Please restate each entry exactly, without skipping any.
----------------------------------------
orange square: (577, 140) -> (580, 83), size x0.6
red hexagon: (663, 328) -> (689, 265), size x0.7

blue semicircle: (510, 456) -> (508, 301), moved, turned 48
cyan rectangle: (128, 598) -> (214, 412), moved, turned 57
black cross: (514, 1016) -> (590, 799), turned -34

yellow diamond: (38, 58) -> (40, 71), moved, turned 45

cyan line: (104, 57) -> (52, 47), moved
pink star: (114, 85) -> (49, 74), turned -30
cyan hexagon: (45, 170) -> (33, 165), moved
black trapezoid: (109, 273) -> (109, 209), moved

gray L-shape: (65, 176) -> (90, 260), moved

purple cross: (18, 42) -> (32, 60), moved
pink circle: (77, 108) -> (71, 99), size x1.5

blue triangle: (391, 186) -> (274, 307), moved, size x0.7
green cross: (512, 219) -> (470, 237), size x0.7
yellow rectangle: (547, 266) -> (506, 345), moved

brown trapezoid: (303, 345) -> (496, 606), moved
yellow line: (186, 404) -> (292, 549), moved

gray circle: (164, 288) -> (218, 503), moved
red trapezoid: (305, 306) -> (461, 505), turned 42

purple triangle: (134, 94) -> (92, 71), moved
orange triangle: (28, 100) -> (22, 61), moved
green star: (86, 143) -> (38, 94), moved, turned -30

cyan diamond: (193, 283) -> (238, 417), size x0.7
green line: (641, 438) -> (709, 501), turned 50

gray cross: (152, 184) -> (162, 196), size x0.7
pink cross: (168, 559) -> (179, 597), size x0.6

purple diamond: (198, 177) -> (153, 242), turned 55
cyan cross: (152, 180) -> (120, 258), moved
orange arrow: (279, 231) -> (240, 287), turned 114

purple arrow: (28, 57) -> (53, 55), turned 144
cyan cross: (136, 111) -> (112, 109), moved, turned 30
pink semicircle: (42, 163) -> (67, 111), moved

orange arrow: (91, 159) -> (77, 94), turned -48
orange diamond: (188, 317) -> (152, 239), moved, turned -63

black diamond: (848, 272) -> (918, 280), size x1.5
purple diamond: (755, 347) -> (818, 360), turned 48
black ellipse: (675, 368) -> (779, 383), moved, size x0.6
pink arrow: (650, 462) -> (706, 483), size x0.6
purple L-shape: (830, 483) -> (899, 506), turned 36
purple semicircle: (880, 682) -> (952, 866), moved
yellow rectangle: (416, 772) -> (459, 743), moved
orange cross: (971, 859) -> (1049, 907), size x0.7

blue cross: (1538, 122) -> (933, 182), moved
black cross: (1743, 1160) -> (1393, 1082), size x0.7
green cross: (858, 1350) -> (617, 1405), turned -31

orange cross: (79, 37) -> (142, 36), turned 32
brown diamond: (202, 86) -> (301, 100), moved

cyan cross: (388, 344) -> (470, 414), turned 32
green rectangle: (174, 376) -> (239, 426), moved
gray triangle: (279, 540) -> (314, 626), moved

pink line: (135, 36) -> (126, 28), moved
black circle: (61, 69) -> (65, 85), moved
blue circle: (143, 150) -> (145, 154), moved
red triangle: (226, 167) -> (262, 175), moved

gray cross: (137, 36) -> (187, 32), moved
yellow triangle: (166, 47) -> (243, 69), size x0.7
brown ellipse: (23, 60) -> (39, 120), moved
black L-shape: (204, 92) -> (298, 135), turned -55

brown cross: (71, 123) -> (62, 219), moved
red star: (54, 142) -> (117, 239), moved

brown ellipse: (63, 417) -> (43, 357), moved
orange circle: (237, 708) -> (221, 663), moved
----------------------------------------
* Answer to the problem
orange square: (577, 140) -> (580, 83), size x0.6
red hexagon: (663, 328) -> (689, 265), size x0.7

blue semicircle: (510, 456) -> (508, 301), moved, turned 48
cyan rectangle: (128, 598) -> (214, 412), moved, turned 57
black cross: (514, 1016) -> (590, 799), turned -34

yellow diamond: (38, 58) -> (40, 71), moved, turned 45

cyan line: (104, 57) -> (52, 47), moved
pink star: (114, 85) -> (49, 74), turned -30
cyan hexagon: (45, 170) -> (33, 165), moved
black trapezoid: (109, 273) -> (109, 209), moved

gray L-shape: (65, 176) -> (90, 260), moved

purple cross: (18, 42) -> (32, 60), moved
pink circle: (77, 108) -> (71, 99), size x1.5

blue triangle: (391, 186) -> (274, 307), moved, size x0.7
green cross: (512, 219) -> (470, 237), size x0.7
yellow rectangle: (547, 266) -> (506, 345), moved

brown trapezoid: (303, 345) -> (496, 606), moved
yellow line: (186, 404) -> (292, 549), moved

gray circle: (164, 288) -> (218, 503), moved
red trapezoid: (305, 306) -> (461, 505), turned 42

purple triangle: (134, 94) -> (92, 71), moved
orange triangle: (28, 100) -> (22, 61), moved
green star: (86, 143) -> (38, 94), moved, turned -30

cyan diamond: (193, 283) -> (238, 417), size x0.7
green line: (641, 438) -> (709, 501), turned 50

gray cross: (152, 184) -> (162, 196), size x0.7
pink cross: (168, 559) -> (179, 597), size x0.6

purple diamond: (198, 177) -> (153, 242), turned 55
cyan cross: (152, 180) -> (120, 258), moved
orange arrow: (279, 231) -> (240, 287), turned 114

purple arrow: (28, 57) -> (53, 55), turned 144
cyan cross: (136, 111) -> (112, 109), moved, turned 30
pink semicircle: (42, 163) -> (67, 111), moved

orange arrow: (91, 159) -> (77, 94), turned -48
orange diamond: (188, 317) -> (152, 239), moved, turned -63

black diamond: (848, 272) -> (918, 280), size x1.5
purple diamond: (755, 347) -> (818, 360), turned 48
black ellipse: (675, 368) -> (779, 383), moved, size x0.6
pink arrow: (650, 462) -> (706, 483), size x0.6
purple L-shape: (830, 483) -> (899, 506), turned 36
purple semicircle: (880, 682) -> (952, 866), moved
yellow rectangle: (416, 772) -> (459, 743), moved
orange cross: (971, 859) -> (1049, 907), size x0.7

blue cross: (1538, 122) -> (933, 182), moved
black cross: (1743, 1160) -> (1393, 1082), size x0.7
green cross: (858, 1350) -> (617, 1405), turned -31

orange cross: (79, 37) -> (142, 36), turned 32
brown diamond: (202, 86) -> (301, 100), moved

cyan cross: (388, 344) -> (470, 414), turned 32
green rectangle: (174, 376) -> (239, 426), moved
gray triangle: (279, 540) -> (314, 626), moved

pink line: (135, 36) -> (126, 28), moved
black circle: (61, 69) -> (65, 85), moved
blue circle: (143, 150) -> (145, 154), moved
red triangle: (226, 167) -> (262, 175), moved

gray cross: (137, 36) -> (187, 32), moved
yellow triangle: (166, 47) -> (243, 69), size x0.7
brown ellipse: (23, 60) -> (39, 120), moved
black L-shape: (204, 92) -> (298, 135), turned -55

brown cross: (71, 123) -> (62, 219), moved
red star: (54, 142) -> (117, 239), moved

brown ellipse: (63, 417) -> (43, 357), moved
orange circle: (237, 708) -> (221, 663), moved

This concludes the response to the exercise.